Object tally data:
____________

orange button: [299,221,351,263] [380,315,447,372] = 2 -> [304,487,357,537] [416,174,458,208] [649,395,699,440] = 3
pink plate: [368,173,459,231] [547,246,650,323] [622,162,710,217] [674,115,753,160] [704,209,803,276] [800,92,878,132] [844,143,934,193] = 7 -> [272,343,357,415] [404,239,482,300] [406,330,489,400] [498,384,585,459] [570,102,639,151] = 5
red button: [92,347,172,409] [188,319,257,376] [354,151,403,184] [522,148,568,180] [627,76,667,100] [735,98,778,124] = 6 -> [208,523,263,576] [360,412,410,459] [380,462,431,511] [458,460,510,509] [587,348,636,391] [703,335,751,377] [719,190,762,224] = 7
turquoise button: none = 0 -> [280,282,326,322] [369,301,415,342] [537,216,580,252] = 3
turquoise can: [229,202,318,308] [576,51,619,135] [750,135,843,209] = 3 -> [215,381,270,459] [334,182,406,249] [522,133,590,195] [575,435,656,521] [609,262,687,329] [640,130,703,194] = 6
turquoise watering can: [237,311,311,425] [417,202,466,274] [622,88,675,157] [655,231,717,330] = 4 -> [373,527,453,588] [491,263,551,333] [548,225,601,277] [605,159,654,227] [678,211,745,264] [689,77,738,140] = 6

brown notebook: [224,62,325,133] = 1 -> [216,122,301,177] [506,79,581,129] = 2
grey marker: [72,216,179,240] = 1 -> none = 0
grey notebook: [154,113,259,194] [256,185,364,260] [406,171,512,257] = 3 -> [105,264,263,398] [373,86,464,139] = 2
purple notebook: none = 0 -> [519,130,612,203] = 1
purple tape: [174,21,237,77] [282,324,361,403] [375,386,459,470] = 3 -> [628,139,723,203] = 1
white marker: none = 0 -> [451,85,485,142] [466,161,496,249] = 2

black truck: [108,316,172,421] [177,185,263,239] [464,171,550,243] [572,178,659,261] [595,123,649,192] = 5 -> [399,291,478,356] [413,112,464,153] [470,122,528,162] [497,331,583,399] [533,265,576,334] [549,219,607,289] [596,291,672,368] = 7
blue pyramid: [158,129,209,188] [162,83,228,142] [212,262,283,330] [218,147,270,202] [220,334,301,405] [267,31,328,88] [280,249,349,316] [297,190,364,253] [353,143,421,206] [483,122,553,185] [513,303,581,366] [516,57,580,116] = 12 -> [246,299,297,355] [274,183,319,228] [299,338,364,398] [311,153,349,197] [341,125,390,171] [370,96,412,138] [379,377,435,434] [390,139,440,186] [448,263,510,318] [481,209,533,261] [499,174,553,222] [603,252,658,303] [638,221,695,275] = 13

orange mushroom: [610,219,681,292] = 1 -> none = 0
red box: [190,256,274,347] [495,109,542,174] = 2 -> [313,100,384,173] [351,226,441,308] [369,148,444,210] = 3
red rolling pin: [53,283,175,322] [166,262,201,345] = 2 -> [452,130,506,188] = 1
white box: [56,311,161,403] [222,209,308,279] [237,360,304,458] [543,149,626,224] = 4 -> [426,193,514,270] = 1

____________

Once you have checked each line above for the string "marker", state how many lines contain it and add nothing more.

THE COMPLETED TASK: 2